_ASSIGNMENT_. When you reach the line containing "second_place: [359, 460, 459, 538]" in the entries below, start writing out each line exactly, and stop after the line containing "second_place: [263, 547, 343, 693]".

_MATERIAL PROVIDED_.
----
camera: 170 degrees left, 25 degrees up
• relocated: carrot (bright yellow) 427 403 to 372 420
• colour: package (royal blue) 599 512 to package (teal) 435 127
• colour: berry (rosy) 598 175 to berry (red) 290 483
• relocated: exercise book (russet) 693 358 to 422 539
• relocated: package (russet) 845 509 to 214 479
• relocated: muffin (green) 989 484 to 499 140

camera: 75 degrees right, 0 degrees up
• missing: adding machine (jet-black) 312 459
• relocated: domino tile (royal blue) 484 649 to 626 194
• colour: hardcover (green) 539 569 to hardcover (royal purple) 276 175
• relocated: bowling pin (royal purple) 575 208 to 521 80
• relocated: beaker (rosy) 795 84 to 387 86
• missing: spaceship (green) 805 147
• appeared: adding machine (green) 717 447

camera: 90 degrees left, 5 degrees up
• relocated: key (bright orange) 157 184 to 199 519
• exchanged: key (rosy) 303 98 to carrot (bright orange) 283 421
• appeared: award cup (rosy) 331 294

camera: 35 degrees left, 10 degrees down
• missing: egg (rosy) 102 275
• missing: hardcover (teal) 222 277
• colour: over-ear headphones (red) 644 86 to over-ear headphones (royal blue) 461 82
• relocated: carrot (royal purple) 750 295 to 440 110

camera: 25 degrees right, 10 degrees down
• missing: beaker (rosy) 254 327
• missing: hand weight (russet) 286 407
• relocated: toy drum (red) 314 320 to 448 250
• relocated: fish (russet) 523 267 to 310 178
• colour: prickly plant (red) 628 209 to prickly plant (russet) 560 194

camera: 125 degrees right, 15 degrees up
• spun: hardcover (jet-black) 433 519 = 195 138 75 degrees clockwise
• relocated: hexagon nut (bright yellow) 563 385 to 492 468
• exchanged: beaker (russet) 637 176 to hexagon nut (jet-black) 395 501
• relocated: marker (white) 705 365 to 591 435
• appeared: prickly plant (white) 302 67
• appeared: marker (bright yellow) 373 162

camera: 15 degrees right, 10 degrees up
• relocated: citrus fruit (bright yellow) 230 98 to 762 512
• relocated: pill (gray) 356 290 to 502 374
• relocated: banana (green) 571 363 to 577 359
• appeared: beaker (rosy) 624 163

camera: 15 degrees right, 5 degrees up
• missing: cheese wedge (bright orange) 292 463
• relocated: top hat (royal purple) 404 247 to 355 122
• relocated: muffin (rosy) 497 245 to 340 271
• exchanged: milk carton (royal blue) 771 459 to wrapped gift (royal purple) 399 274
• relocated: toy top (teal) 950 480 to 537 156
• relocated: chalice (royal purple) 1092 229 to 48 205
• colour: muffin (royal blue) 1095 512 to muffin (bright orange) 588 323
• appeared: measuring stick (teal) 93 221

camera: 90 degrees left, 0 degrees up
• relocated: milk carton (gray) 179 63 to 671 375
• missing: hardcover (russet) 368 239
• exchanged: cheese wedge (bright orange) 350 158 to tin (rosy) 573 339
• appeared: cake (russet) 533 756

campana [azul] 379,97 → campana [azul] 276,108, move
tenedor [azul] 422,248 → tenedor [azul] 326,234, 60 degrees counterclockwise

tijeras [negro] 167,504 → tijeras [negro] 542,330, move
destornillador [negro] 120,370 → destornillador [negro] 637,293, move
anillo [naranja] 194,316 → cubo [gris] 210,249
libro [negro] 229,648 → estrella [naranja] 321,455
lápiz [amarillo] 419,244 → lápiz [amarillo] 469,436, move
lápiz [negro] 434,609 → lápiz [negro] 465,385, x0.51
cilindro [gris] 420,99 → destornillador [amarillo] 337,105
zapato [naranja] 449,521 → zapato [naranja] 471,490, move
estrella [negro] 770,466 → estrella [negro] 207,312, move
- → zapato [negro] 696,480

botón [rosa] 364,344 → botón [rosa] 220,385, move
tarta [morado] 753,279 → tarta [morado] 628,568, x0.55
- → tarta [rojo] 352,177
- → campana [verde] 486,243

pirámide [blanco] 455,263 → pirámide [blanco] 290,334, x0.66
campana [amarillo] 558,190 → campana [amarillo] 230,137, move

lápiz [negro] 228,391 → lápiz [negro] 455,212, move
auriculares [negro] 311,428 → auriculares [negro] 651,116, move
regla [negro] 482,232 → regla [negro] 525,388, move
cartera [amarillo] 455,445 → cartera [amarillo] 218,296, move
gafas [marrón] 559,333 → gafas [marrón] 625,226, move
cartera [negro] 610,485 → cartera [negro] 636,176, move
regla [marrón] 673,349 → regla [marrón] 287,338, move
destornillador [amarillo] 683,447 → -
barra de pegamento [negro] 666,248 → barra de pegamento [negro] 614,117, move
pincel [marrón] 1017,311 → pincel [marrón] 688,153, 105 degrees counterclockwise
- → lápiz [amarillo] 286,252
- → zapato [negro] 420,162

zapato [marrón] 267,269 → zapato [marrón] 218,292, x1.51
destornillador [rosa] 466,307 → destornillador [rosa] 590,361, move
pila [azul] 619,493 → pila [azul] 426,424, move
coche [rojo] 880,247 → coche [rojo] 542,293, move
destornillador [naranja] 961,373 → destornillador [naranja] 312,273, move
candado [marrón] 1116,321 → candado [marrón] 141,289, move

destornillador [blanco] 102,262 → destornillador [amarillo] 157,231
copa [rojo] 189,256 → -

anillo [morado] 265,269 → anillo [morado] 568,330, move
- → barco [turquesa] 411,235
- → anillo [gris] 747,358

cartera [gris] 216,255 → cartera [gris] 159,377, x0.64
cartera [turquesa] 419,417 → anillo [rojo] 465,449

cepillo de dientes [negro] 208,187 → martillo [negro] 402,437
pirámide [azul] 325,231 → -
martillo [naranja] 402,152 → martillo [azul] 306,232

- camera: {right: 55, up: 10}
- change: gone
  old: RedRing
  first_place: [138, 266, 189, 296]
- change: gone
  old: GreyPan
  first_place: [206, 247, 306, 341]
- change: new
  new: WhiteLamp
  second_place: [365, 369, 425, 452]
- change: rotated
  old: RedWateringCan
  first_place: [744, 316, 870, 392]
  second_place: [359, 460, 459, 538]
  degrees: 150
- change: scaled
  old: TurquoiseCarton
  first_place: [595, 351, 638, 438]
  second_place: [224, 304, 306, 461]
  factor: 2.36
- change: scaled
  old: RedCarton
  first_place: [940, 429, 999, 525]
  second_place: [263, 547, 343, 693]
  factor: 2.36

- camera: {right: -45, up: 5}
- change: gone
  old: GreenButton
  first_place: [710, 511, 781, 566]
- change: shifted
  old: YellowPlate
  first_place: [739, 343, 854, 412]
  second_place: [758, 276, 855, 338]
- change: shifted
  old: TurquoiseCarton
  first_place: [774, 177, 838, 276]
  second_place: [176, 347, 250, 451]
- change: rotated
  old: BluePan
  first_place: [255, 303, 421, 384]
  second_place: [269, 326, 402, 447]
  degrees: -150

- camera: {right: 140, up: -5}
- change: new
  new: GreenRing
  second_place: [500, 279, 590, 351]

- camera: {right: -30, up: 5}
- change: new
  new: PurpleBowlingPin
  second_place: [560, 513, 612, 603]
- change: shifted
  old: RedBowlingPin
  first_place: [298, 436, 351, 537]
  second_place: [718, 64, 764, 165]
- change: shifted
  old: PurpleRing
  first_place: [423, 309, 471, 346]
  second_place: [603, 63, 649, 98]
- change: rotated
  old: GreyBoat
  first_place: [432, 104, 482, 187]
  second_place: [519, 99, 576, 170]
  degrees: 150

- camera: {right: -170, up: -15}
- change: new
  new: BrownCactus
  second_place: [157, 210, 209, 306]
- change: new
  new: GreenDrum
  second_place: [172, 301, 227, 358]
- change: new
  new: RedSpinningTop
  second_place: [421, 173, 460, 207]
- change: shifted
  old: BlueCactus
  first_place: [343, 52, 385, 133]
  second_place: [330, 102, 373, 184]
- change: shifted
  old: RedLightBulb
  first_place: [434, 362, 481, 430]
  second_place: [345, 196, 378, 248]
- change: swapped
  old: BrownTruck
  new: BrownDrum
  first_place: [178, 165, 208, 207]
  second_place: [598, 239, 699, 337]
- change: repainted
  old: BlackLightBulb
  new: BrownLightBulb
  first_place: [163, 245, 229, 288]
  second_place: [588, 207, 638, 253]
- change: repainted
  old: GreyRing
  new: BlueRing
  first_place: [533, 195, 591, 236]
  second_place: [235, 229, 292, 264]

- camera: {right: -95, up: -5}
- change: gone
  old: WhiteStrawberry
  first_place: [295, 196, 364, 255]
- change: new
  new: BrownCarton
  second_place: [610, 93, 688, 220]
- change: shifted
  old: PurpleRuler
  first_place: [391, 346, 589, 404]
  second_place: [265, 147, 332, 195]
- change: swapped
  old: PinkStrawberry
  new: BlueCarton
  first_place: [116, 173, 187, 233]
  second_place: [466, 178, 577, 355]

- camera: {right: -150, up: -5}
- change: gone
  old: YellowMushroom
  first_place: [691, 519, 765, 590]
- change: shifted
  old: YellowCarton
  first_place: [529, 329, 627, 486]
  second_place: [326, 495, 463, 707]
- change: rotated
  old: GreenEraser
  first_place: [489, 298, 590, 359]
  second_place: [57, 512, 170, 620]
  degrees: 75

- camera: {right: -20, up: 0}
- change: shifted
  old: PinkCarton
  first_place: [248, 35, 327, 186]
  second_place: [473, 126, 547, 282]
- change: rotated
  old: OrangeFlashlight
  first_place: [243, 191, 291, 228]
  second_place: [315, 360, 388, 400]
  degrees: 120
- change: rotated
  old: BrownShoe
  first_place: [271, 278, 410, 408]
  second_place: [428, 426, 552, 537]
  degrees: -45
----
_RESPONSE_.
  second_place: [359, 460, 459, 538]
  degrees: 150
- change: scaled
  old: TurquoiseCarton
  first_place: [595, 351, 638, 438]
  second_place: [224, 304, 306, 461]
  factor: 2.36
- change: scaled
  old: RedCarton
  first_place: [940, 429, 999, 525]
  second_place: [263, 547, 343, 693]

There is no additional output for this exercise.